Task description
The required output is the line containing "blue ring [256,227,320,280]" and every line after it, transcribed exactly through the end of the data below.

Scene image comparisons:
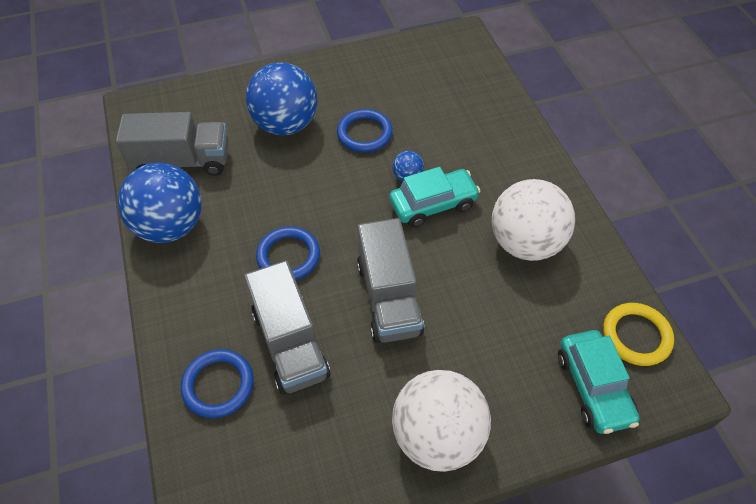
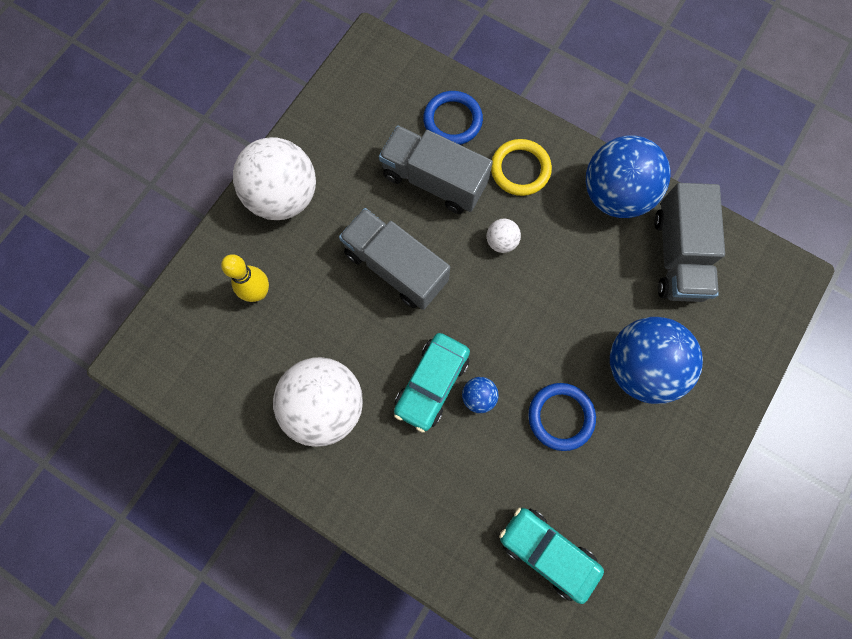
camera: 140 degrees right, 20 degrees up
grey truck [116,112,229,176] -> grey truck turned 45 degrees counterclockwise [654,183,725,302]
blue ring [256,227,320,280] -> white ball [486,218,521,253]
turquoise car [558,330,640,434] -> turquoise car moved to [499,508,604,604]
yellow ring [603,303,674,366] -> yellow ring moved to [491,139,552,196]
none -> yellow bowling pin [221,254,269,302]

Exercise response
blue ring [256,227,320,280] -> white ball [486,218,521,253]
turquoise car [558,330,640,434] -> turquoise car moved to [499,508,604,604]
yellow ring [603,303,674,366] -> yellow ring moved to [491,139,552,196]
none -> yellow bowling pin [221,254,269,302]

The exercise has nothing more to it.